Task: A single number is expected: the count of lines in the records below that contain "SONAR".

Dataset records:
───

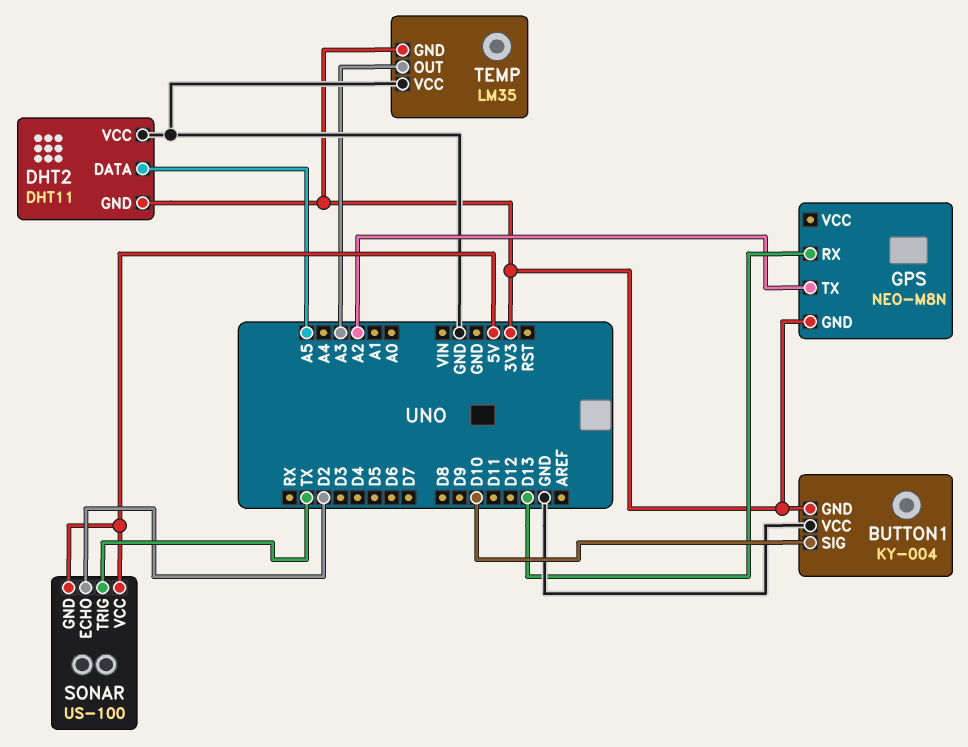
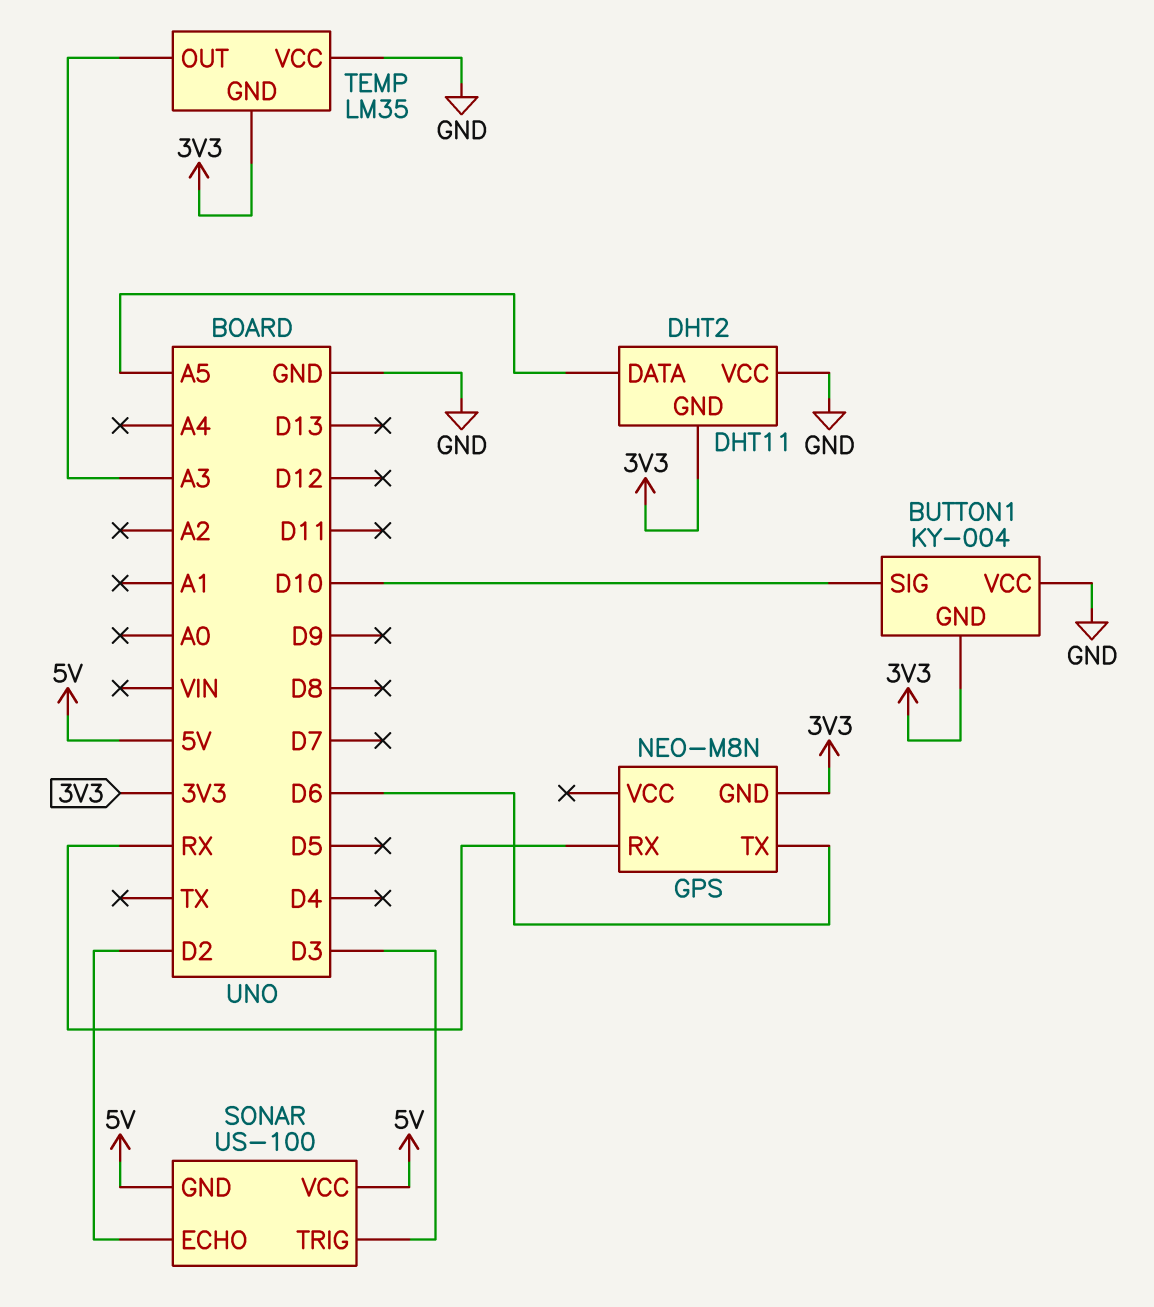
GPS pin RX: D13 -> RX
GPS pin TX: A2 -> D6
SONAR pin TRIG: TX -> D3

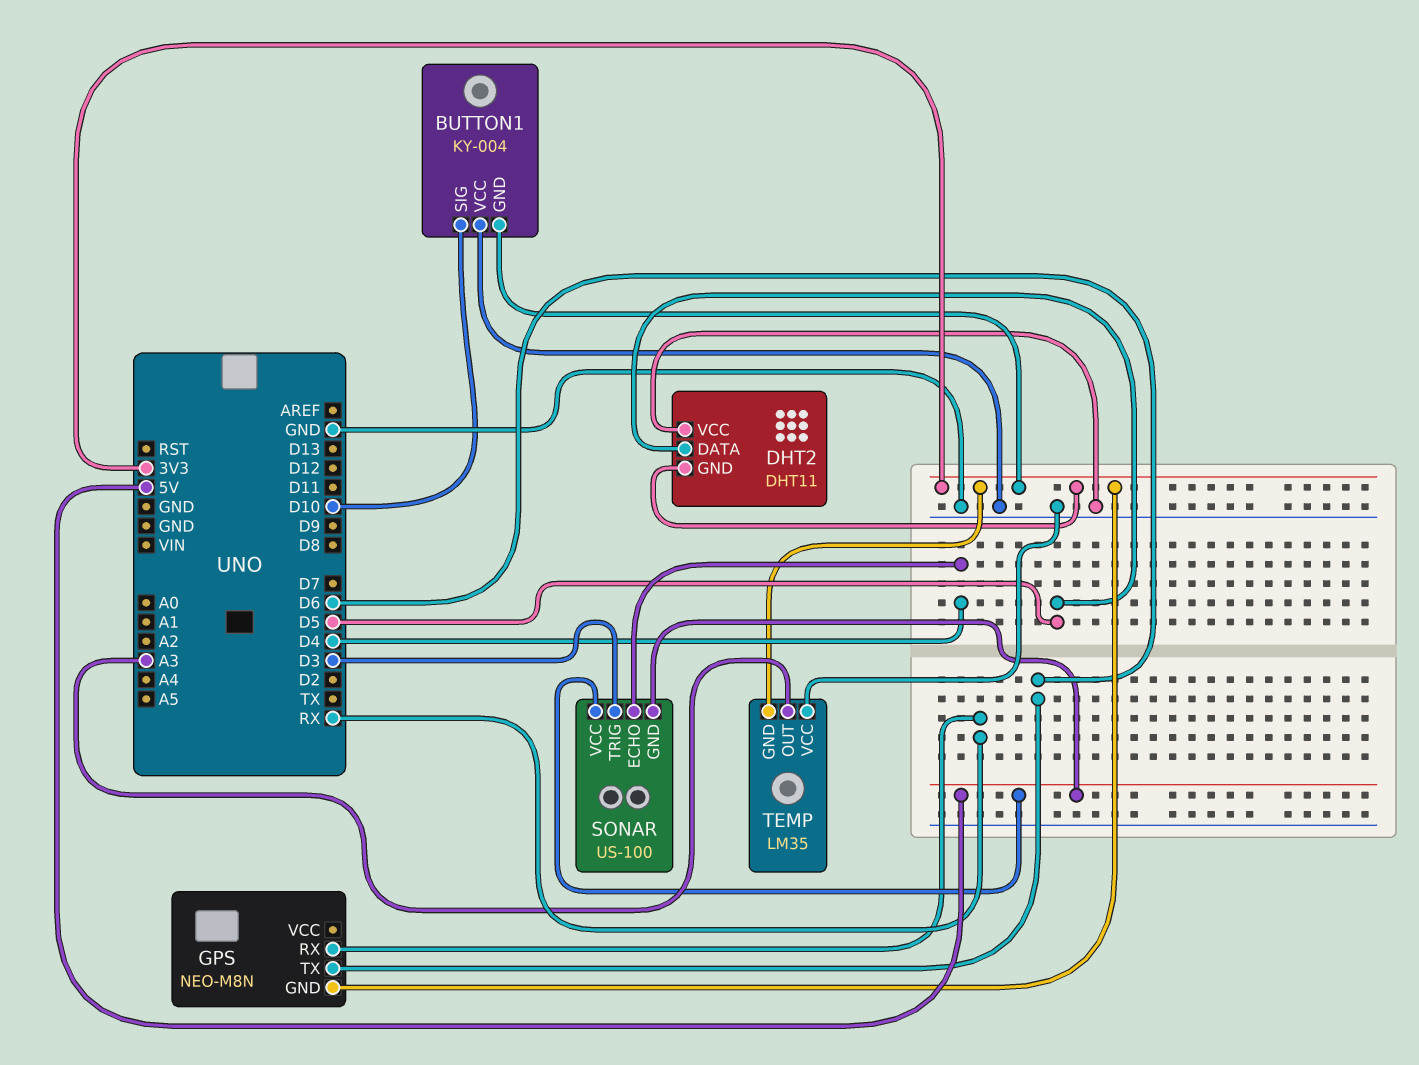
DHT2 pin DATA: A5 -> D5
SONAR pin ECHO: D2 -> D4

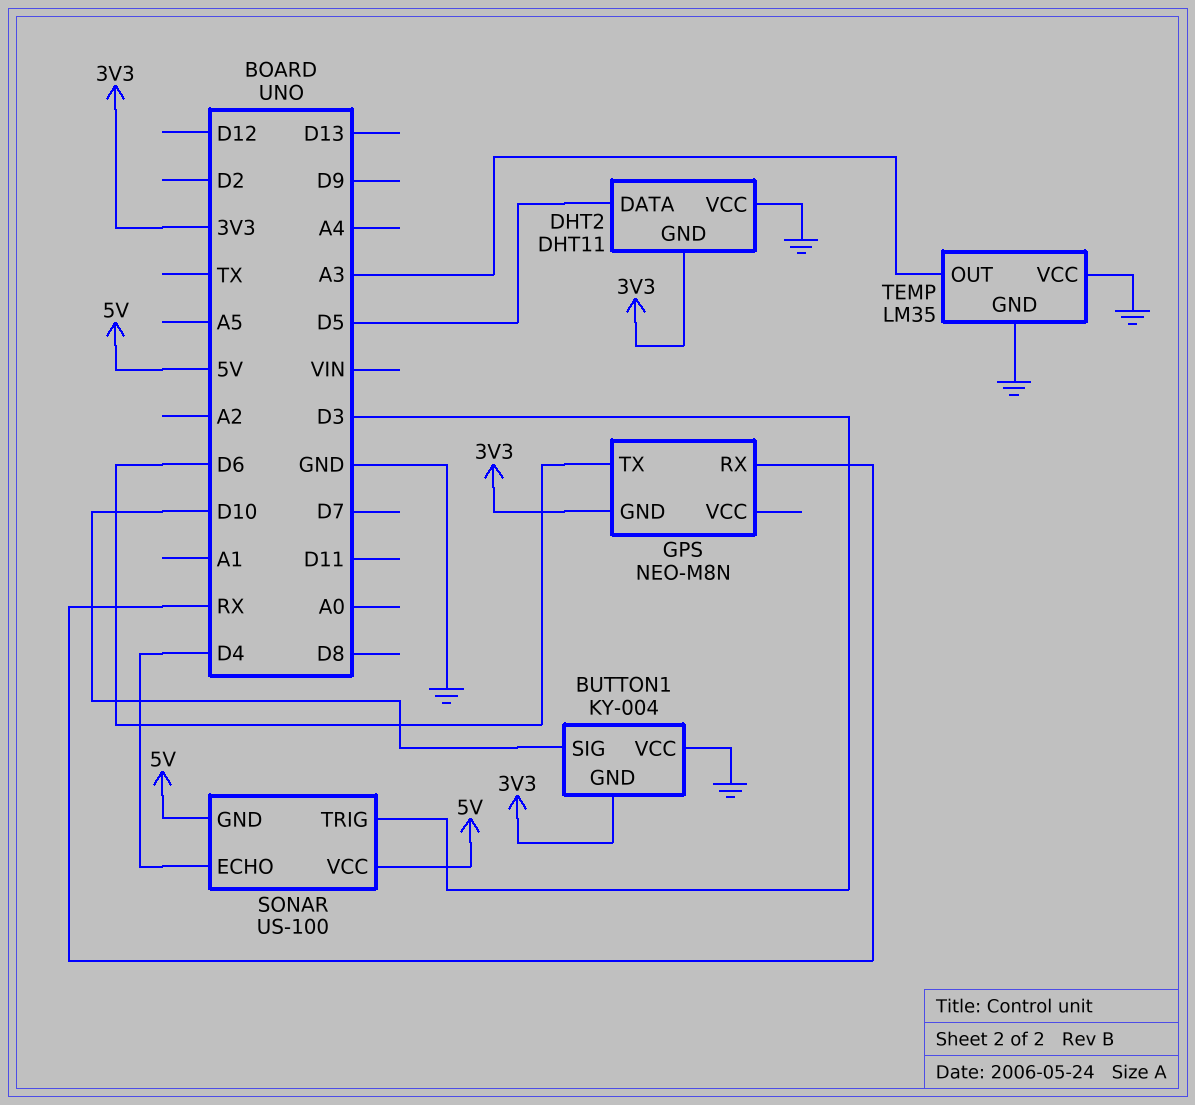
TEMP pin GND: 3V3 -> GND

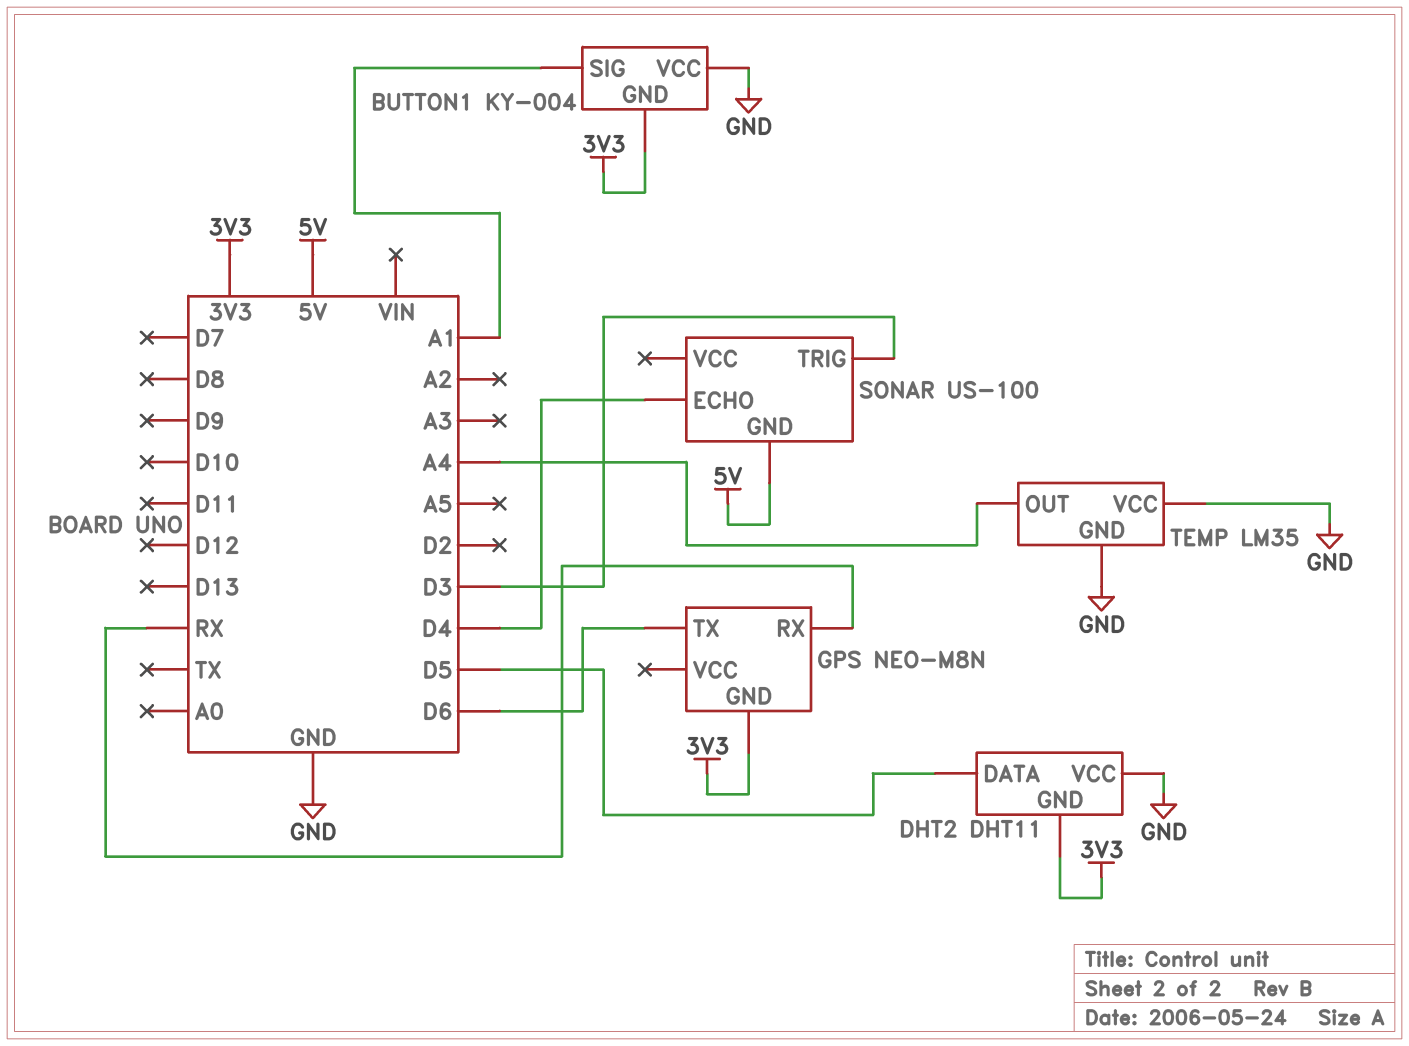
BUTTON1 pin SIG: D10 -> A1
SONAR pin VCC: 5V -> none
TEMP pin OUT: A3 -> A4

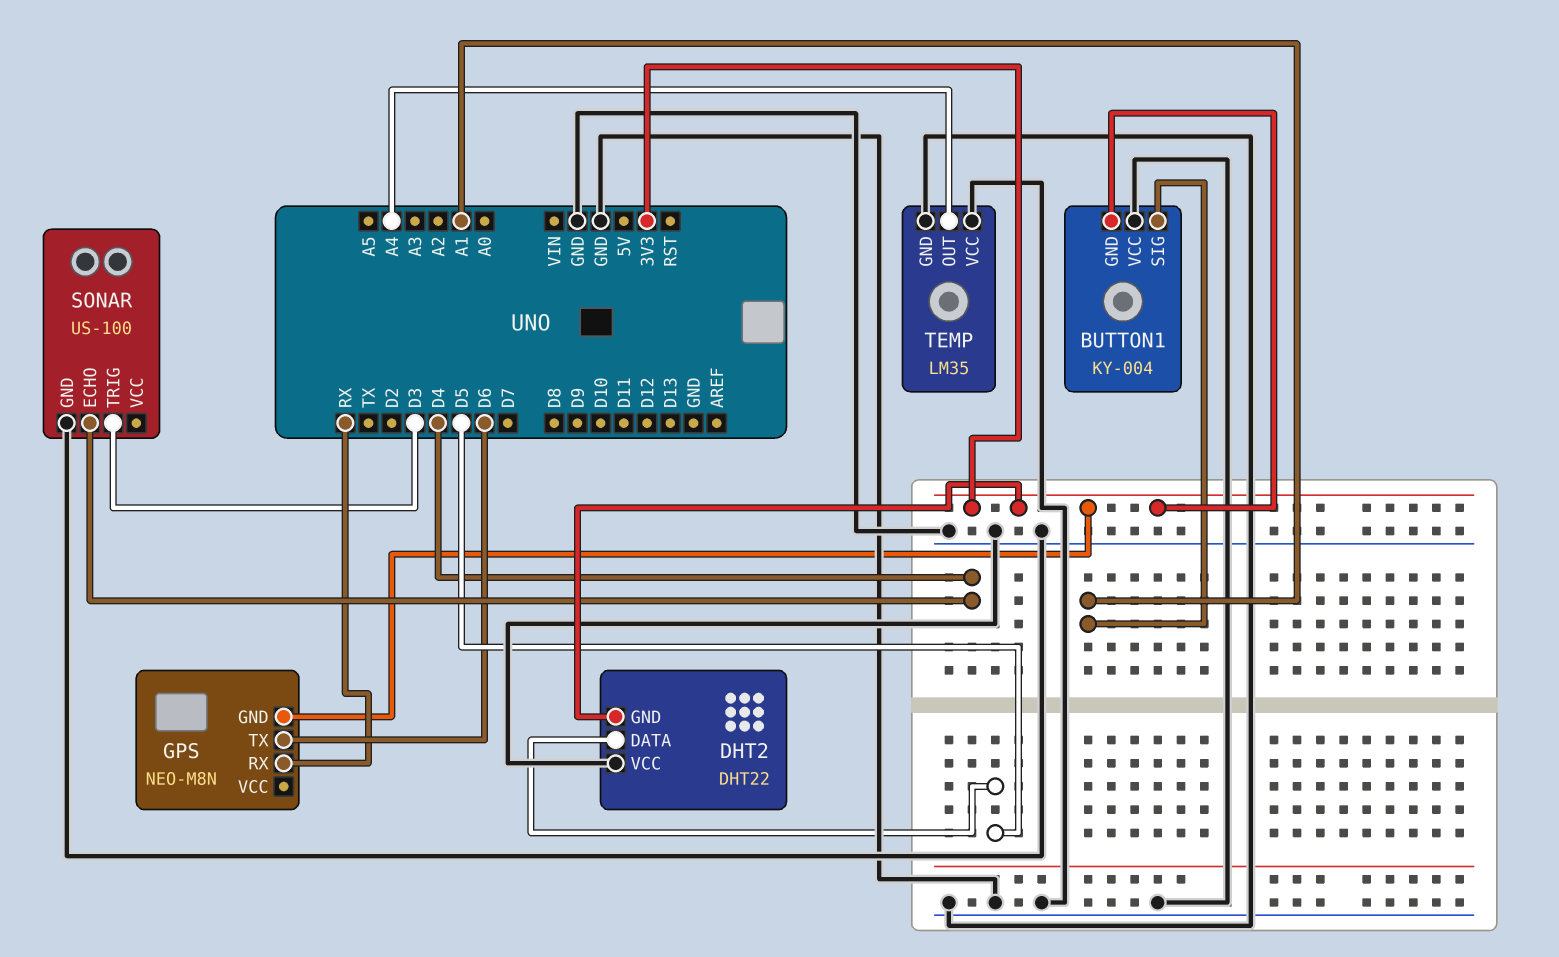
DHT2: DHT11 -> DHT22
SONAR pin GND: 5V -> GND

───

Exercise solution: 4